> What you have to do
Transcribe all of the records word for word, but omit the pictures.
--- Given information ---
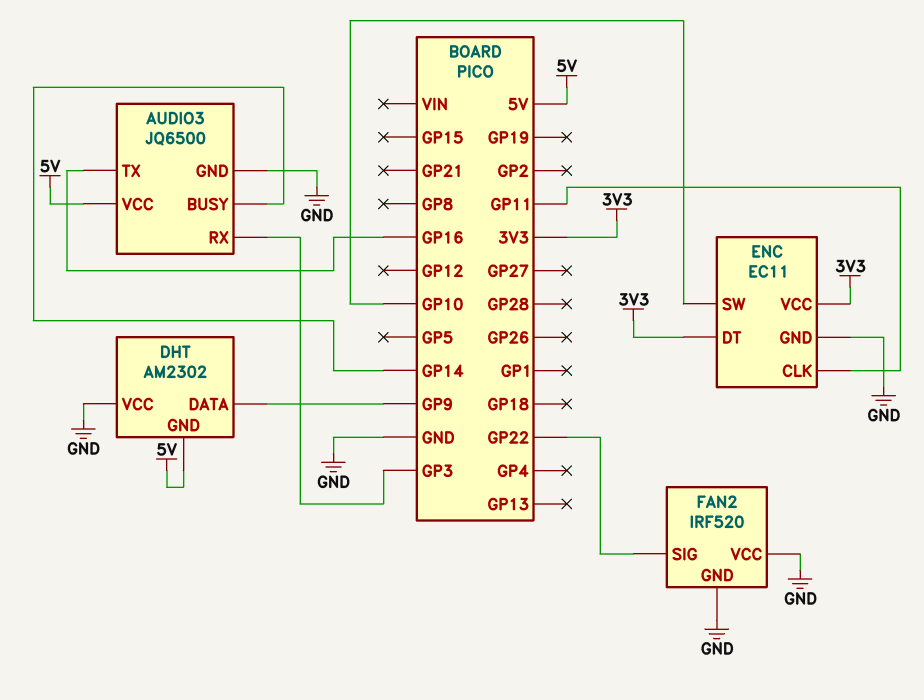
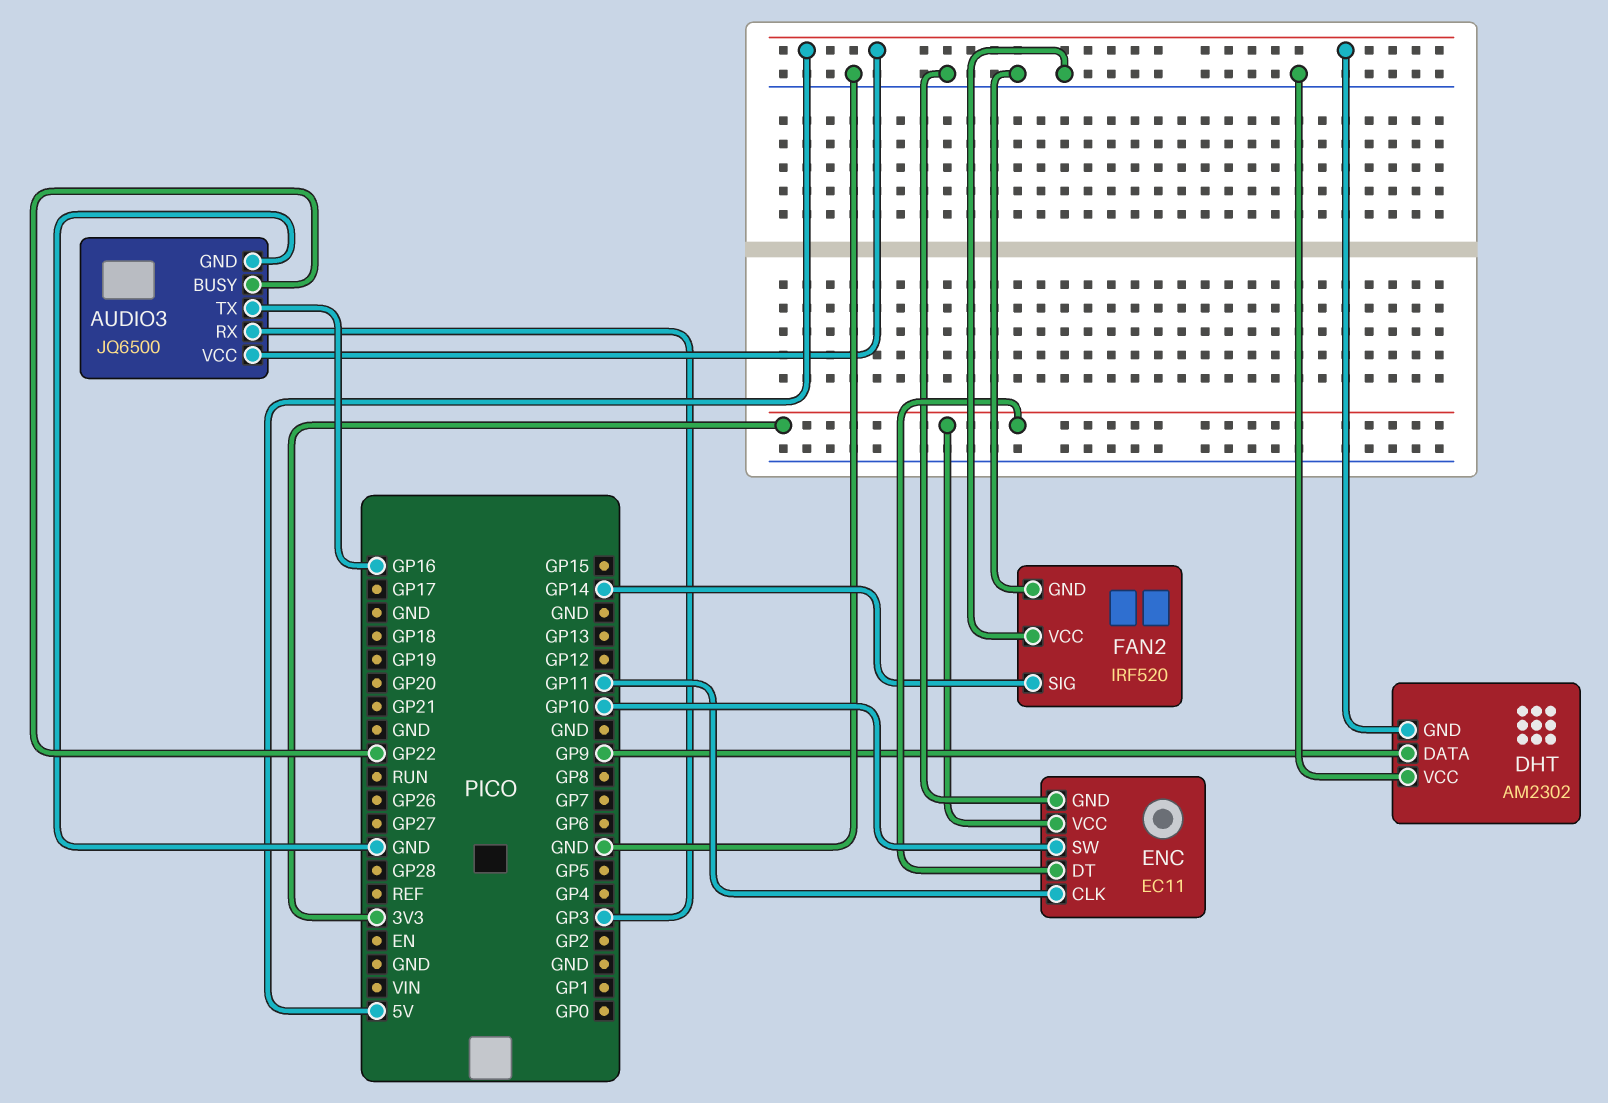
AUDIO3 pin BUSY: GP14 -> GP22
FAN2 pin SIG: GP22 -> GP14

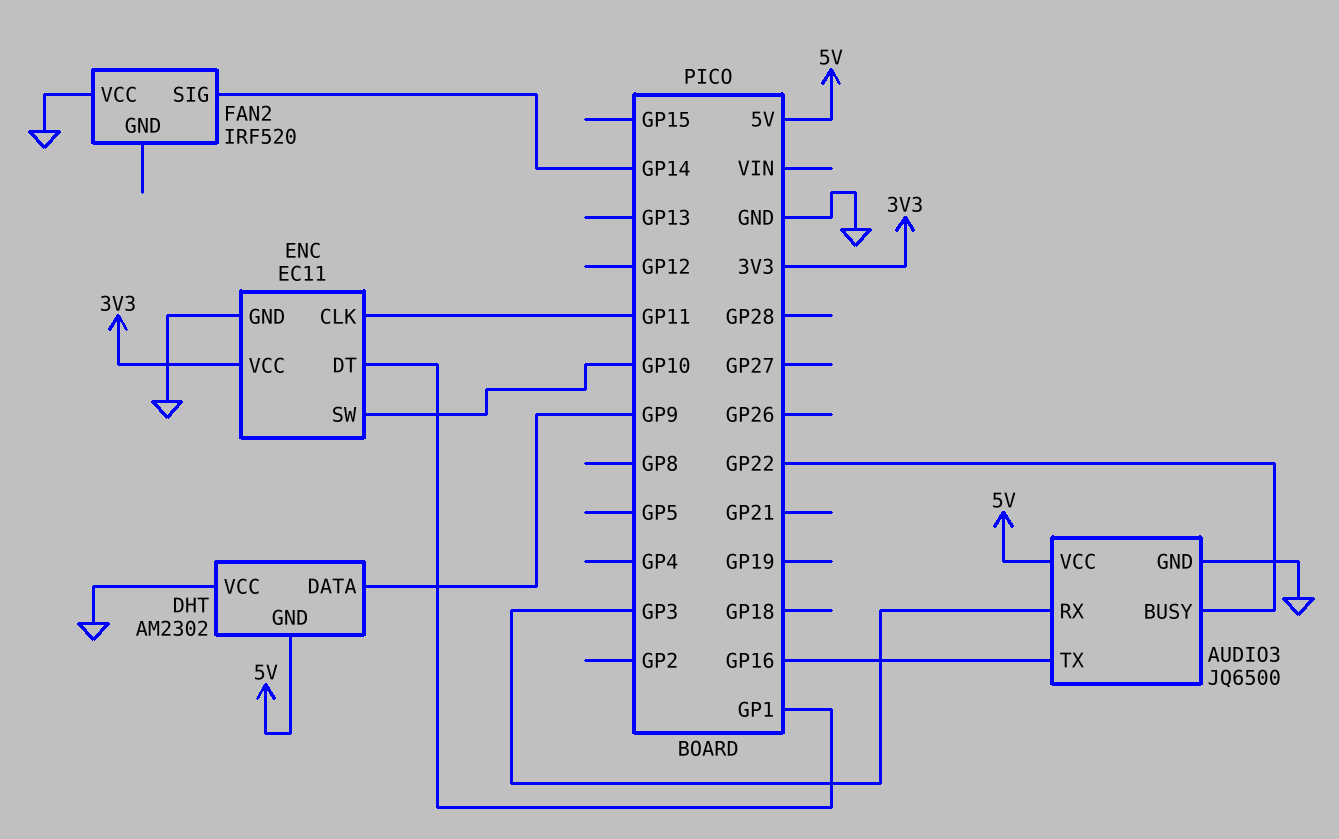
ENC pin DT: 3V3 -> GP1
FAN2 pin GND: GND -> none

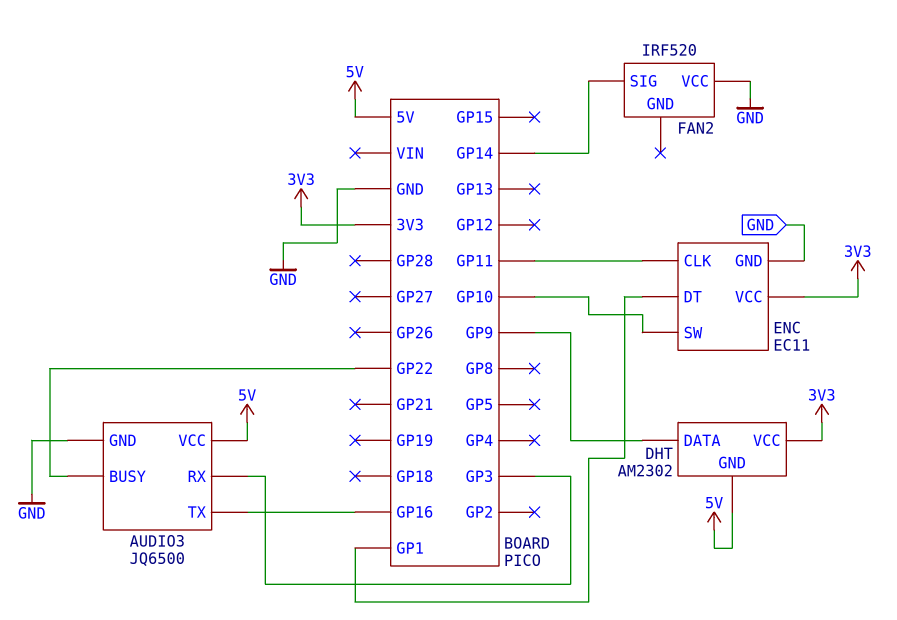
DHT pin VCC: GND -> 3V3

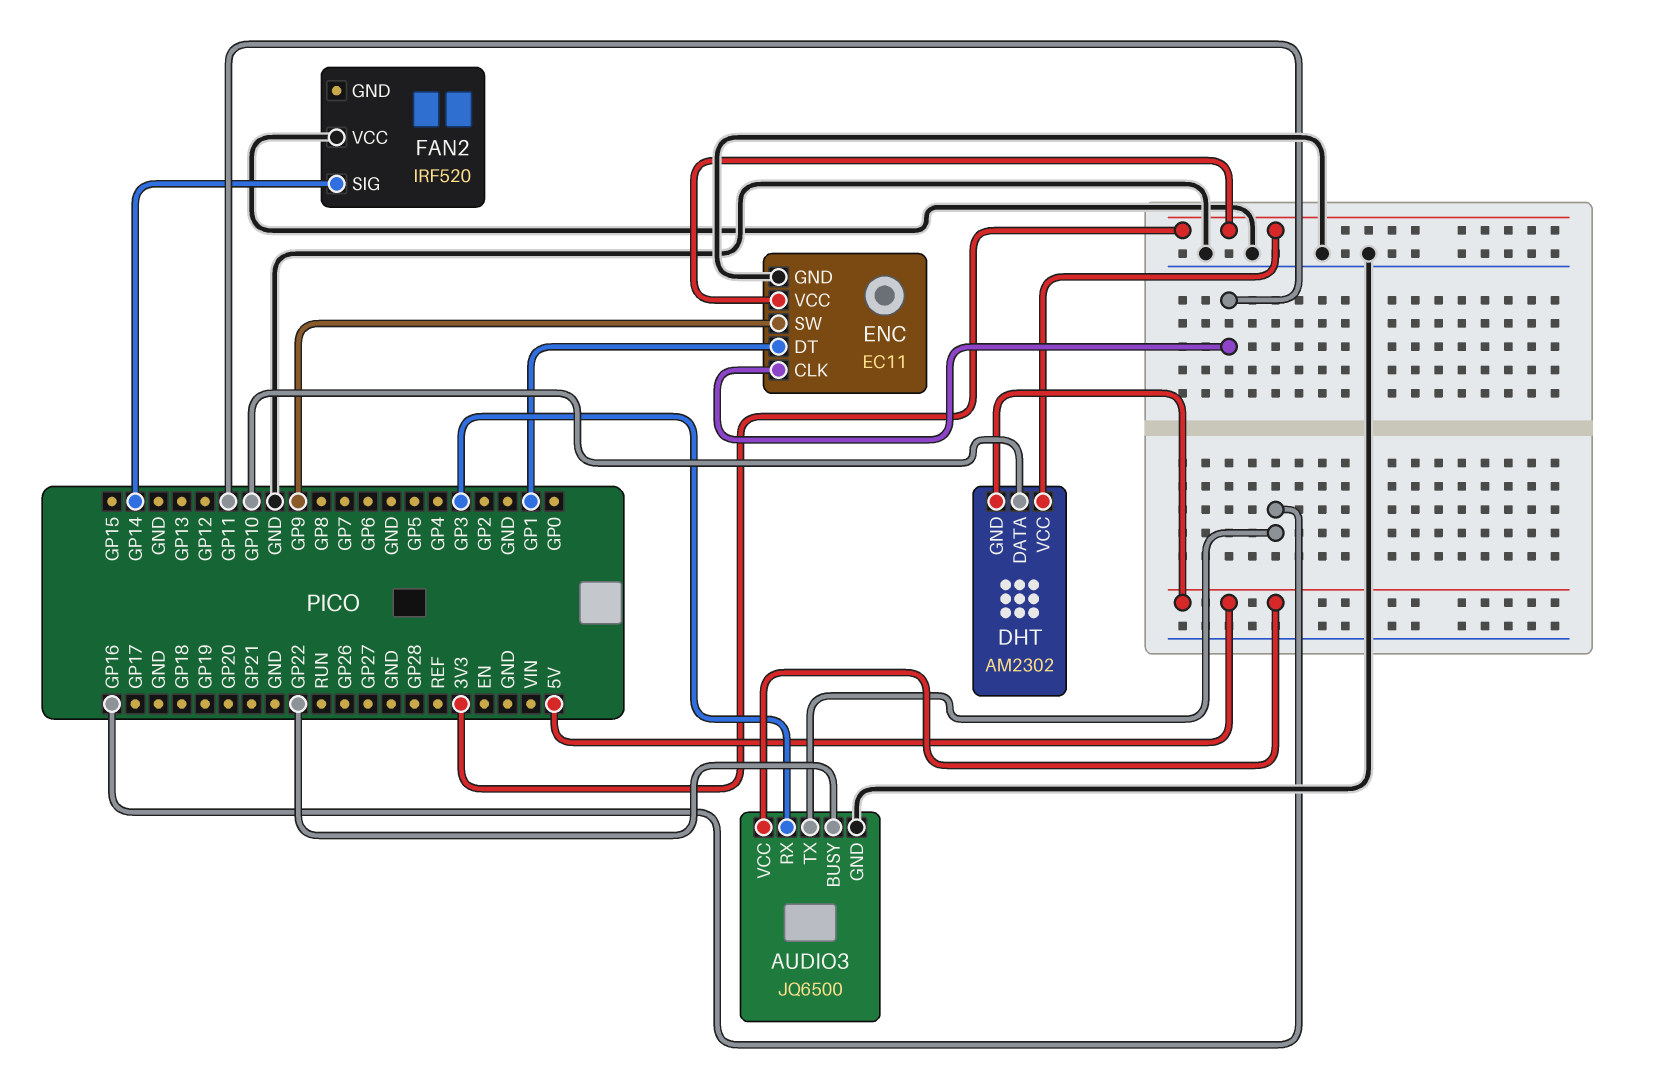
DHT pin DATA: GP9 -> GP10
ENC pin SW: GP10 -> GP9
---
> Exercise solution
AUDIO3 pin BUSY: GP14 -> GP22
FAN2 pin SIG: GP22 -> GP14

ENC pin DT: 3V3 -> GP1
FAN2 pin GND: GND -> none

DHT pin VCC: GND -> 3V3

DHT pin DATA: GP9 -> GP10
ENC pin SW: GP10 -> GP9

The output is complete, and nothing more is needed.